[What this task involves] Scan the entries for the word "cactus". Every line that has it should be copied.

(Dataset entries Opens)

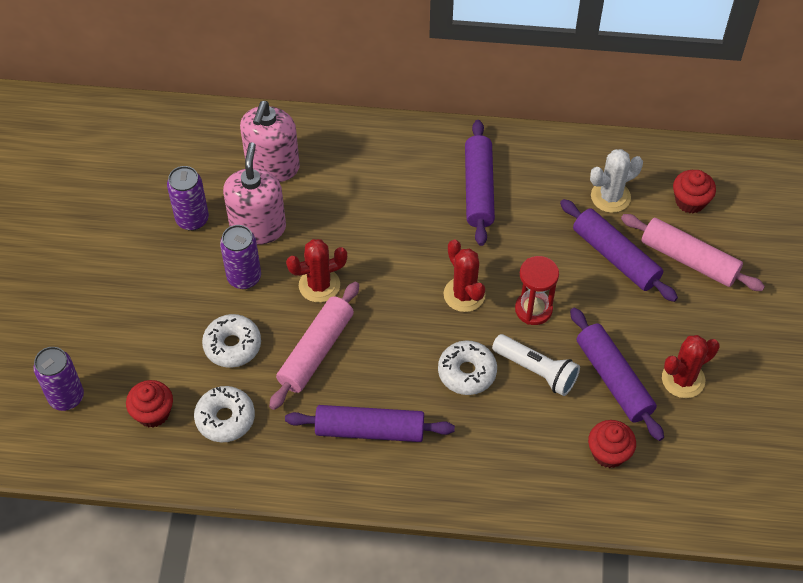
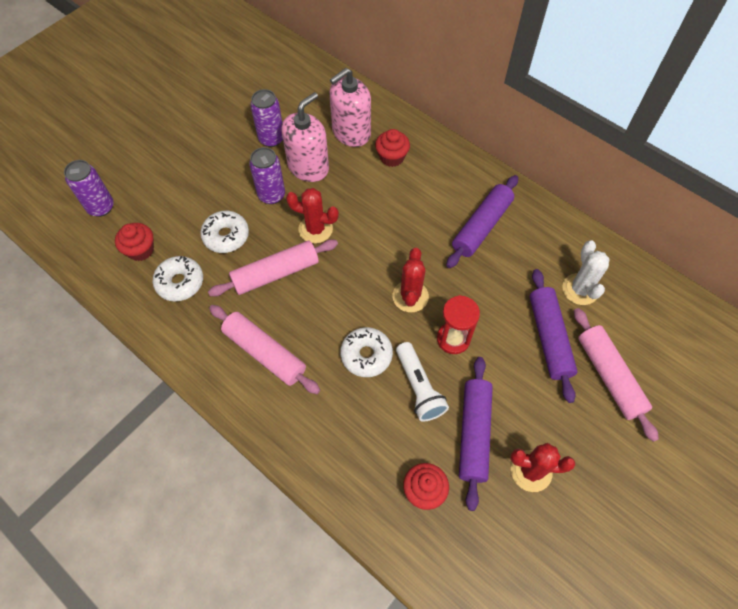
camera: 35 degrees right, 5 degrees up
purple rolling pin [285,405,455,442] -> pink rolling pin [209,305,320,394]
white cactus [590,149,643,213] -> white cactus turned 75 degrees clockwise [562,240,610,305]
red cupcake [673,170,716,214] -> red cupcake moved to [375,129,410,167]

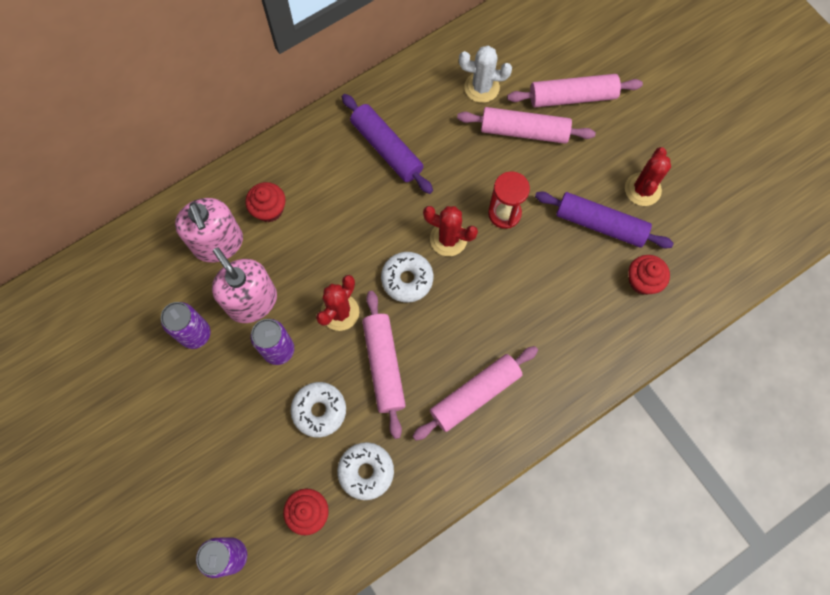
camera: 75 degrees left, 10 degrees up
white donut [340,327,393,377] -> white donut moved to [381,252,433,303]
white flashlight [396,342,449,422] -> none
purple rolling pin [530,269,578,403] -> pink rolling pin [457,107,596,144]

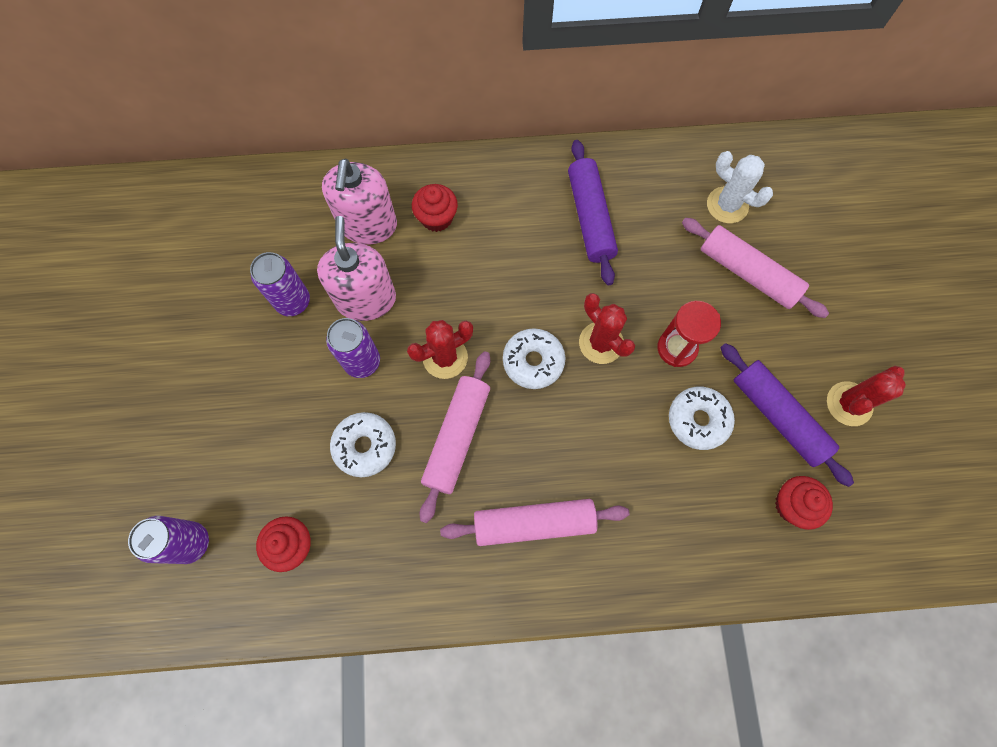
camera: 30 degrees right, 0 degrees up
white donut [337,442,394,500] -> white donut moved to [669,387,735,450]
pink rolling pin [507,74,643,107] -> none

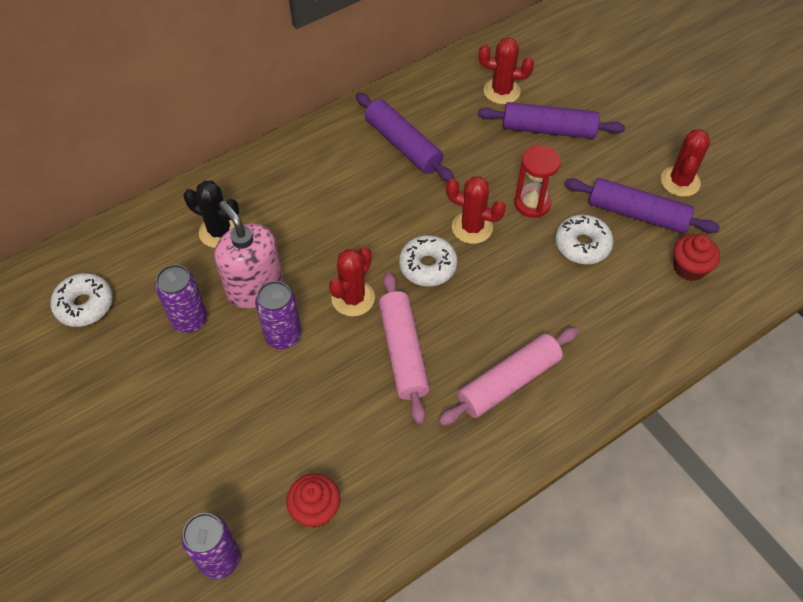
camera: 30 degrees left, 15 degrees down
pink soap dispenser [322,158,397,244] -> black cactus [183,181,239,248]
white donut [330,412,396,477] -> white donut moved to [51,273,113,327]
red cupcake [412,184,458,232] -> none
pink rolling pin [682,218,829,318] -> purple rolling pin [478,102,625,139]
white cactus [707,151,773,223] -> red cactus [479,37,534,104]

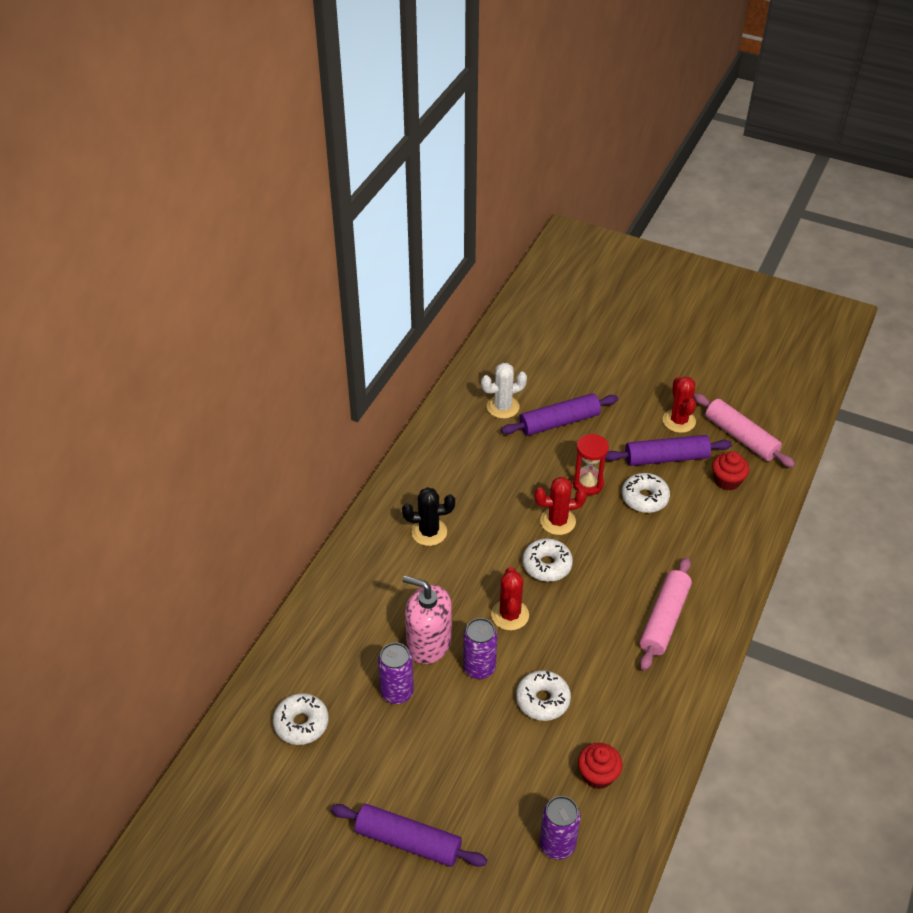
camera: 30 degrees left, 10 degrees down
black cactus [183,181,239,248] -> black cactus moved to [402,487,455,546]
purple rolling pin [356,92,454,182] -> purple rolling pin moved to [331,804,487,867]
pink rolling pin [379,272,430,425] -> pink rolling pin moved to [693,393,795,468]
red cactus [479,37,534,104] -> white cactus [481,363,527,419]
none -> white donut [516,670,571,721]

(Dataset entries Closes)

[Task response]
white cactus [590,149,643,213] -> white cactus turned 75 degrees clockwise [562,240,610,305]
pink soap dispenser [322,158,397,244] -> black cactus [183,181,239,248]
white cactus [707,151,773,223] -> red cactus [479,37,534,104]
black cactus [183,181,239,248] -> black cactus moved to [402,487,455,546]
red cactus [479,37,534,104] -> white cactus [481,363,527,419]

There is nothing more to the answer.